> [What you are asked to do] Filter the entries down to the lines containing "yellow", and copy those lines.

> [The input]
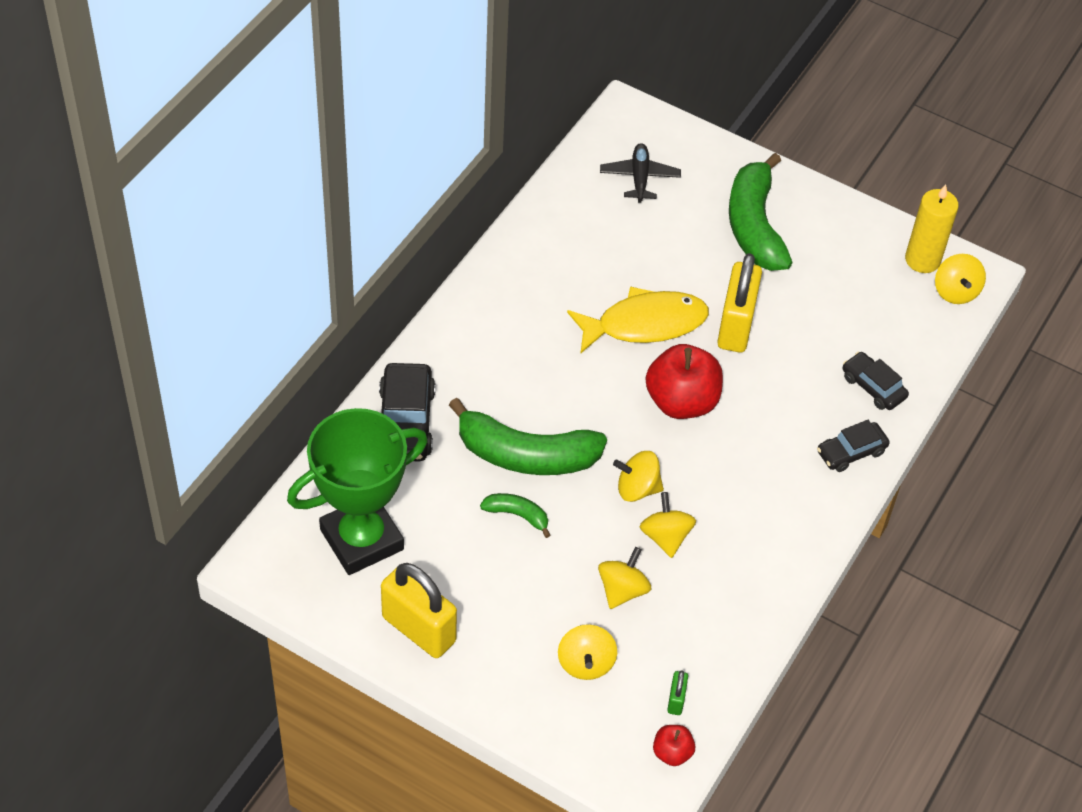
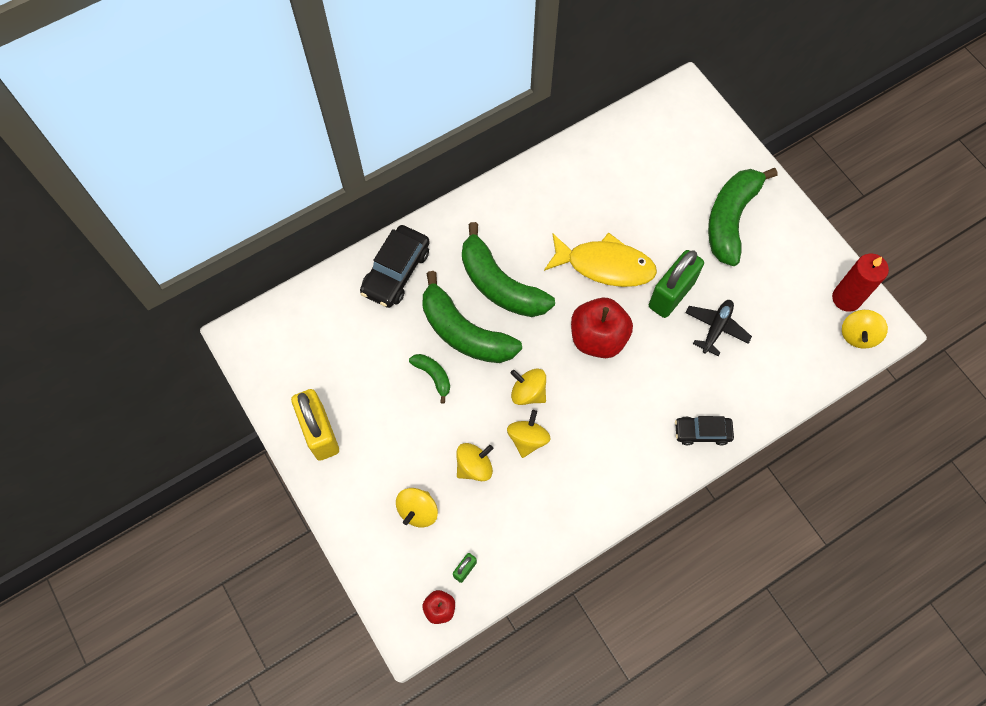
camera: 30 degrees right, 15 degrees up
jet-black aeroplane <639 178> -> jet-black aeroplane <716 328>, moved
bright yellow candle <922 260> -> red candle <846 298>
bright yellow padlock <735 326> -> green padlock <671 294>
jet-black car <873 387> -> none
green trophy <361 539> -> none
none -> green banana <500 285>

> [Exercise solution]
bright yellow candle <922 260> -> red candle <846 298>
bright yellow padlock <735 326> -> green padlock <671 294>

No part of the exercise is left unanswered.